• Information shown
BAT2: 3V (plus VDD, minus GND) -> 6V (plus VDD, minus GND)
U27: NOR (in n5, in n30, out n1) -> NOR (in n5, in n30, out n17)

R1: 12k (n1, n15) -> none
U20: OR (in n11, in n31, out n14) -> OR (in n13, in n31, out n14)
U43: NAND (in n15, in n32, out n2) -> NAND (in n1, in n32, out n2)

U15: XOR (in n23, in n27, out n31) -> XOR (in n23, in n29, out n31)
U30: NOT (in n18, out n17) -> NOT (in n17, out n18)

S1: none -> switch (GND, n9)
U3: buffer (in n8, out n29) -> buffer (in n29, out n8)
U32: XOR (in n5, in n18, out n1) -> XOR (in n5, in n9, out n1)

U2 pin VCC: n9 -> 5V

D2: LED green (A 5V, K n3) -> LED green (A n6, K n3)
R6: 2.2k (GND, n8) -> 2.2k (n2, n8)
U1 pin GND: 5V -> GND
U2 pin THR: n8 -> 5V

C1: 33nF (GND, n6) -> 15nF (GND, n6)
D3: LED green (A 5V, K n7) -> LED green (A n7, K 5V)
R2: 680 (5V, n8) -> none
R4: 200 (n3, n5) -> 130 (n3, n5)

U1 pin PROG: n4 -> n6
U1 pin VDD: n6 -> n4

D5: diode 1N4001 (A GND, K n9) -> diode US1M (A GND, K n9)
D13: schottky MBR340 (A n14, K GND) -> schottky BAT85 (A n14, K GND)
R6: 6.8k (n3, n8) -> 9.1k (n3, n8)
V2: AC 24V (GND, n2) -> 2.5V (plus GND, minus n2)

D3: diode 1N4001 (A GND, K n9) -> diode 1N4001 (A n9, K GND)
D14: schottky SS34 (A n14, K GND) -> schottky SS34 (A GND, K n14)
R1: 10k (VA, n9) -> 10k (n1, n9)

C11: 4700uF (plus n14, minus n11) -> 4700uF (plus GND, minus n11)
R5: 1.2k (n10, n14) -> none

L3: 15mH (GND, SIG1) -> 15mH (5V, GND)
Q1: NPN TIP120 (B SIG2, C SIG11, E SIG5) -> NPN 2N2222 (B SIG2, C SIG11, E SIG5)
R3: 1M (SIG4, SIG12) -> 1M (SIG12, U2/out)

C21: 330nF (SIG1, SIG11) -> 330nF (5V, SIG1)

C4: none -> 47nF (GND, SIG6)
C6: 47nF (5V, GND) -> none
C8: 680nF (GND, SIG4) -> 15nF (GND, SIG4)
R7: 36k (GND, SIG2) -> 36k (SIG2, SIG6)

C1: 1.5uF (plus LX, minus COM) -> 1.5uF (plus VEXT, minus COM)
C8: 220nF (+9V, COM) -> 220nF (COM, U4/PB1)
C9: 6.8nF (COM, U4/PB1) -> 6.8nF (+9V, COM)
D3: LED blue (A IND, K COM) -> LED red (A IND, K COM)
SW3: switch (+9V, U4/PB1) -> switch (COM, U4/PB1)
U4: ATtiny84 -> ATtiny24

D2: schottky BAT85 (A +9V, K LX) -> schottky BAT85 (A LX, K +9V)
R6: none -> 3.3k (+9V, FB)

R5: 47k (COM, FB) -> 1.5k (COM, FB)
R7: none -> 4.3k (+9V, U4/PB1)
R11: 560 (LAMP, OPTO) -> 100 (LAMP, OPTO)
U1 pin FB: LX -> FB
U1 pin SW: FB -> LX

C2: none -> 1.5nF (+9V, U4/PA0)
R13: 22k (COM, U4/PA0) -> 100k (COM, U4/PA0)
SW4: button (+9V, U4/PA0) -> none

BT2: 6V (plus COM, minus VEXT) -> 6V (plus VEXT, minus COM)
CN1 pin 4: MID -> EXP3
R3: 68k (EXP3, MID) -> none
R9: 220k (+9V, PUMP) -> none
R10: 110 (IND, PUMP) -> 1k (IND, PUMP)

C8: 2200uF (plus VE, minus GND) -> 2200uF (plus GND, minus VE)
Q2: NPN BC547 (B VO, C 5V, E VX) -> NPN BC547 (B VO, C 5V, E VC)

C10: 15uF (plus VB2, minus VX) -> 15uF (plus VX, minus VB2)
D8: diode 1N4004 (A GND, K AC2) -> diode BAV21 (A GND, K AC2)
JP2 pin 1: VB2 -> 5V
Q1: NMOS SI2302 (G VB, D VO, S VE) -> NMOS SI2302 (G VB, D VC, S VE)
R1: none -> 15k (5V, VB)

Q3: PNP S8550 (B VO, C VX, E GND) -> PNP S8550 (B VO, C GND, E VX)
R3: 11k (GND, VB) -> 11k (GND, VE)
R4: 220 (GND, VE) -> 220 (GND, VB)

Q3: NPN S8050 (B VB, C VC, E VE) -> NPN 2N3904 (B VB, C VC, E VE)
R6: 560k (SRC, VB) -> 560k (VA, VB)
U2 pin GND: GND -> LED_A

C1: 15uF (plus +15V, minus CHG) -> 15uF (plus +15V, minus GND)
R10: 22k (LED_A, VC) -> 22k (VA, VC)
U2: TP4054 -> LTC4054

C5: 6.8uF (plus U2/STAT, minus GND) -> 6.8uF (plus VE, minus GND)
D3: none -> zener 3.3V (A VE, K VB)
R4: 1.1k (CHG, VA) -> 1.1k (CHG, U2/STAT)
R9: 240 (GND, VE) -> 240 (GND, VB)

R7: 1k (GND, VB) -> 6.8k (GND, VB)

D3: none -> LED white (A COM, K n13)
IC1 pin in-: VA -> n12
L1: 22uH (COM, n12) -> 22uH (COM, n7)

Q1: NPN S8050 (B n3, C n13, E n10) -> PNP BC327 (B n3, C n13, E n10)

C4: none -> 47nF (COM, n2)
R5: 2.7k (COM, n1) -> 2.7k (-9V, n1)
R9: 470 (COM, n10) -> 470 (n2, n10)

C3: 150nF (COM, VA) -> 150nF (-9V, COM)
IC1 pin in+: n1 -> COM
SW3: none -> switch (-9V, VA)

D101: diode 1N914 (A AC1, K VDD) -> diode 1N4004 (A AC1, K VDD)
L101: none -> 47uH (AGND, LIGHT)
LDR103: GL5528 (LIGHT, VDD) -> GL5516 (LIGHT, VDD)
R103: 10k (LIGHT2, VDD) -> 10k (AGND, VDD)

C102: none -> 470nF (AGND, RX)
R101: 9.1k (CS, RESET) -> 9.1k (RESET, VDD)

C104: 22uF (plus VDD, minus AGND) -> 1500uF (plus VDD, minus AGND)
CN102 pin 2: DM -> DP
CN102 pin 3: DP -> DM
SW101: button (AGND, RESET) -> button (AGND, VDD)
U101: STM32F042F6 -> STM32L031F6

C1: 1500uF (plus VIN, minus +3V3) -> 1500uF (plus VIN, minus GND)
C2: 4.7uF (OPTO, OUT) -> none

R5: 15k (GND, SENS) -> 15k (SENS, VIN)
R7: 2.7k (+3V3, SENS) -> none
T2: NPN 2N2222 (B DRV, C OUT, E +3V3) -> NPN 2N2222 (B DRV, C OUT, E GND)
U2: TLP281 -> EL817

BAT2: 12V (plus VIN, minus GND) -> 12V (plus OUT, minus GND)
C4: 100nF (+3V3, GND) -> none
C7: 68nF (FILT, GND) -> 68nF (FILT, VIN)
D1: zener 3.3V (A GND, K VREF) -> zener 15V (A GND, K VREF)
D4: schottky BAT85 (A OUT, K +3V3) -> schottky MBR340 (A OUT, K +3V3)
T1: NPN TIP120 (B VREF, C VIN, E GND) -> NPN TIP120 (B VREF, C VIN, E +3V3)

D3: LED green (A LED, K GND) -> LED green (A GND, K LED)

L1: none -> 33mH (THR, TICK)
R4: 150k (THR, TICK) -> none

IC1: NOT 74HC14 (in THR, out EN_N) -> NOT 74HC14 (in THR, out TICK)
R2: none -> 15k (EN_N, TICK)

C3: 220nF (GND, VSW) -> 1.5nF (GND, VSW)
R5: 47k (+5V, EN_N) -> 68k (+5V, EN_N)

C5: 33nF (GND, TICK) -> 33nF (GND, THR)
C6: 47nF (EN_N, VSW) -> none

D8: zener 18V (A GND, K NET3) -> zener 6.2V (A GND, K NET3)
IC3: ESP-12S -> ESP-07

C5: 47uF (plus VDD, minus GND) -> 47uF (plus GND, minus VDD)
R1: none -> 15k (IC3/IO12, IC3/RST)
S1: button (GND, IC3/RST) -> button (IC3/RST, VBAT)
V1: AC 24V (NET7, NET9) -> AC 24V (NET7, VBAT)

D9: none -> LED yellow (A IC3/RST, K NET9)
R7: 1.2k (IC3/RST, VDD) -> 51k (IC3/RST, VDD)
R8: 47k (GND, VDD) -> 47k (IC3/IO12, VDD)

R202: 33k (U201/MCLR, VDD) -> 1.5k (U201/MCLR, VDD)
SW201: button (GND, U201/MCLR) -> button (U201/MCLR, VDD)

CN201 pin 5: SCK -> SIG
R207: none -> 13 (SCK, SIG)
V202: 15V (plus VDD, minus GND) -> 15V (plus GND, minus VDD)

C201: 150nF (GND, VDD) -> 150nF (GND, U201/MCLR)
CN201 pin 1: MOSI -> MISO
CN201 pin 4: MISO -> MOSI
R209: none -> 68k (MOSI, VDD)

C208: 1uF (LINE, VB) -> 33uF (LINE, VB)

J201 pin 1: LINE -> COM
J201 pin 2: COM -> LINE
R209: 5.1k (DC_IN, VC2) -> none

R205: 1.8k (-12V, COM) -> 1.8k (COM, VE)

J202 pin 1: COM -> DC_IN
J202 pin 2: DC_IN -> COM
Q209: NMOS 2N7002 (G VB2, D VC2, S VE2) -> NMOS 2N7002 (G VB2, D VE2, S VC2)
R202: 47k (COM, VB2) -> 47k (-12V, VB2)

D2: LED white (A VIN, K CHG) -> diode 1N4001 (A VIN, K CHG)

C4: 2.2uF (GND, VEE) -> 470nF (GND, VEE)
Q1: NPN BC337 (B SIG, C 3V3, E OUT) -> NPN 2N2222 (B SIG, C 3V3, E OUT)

• Exercise details
Now copy each line of the entries that mentions "zener".

• Task result
D3: none -> zener 3.3V (A VE, K VB)
D1: zener 3.3V (A GND, K VREF) -> zener 15V (A GND, K VREF)
D8: zener 18V (A GND, K NET3) -> zener 6.2V (A GND, K NET3)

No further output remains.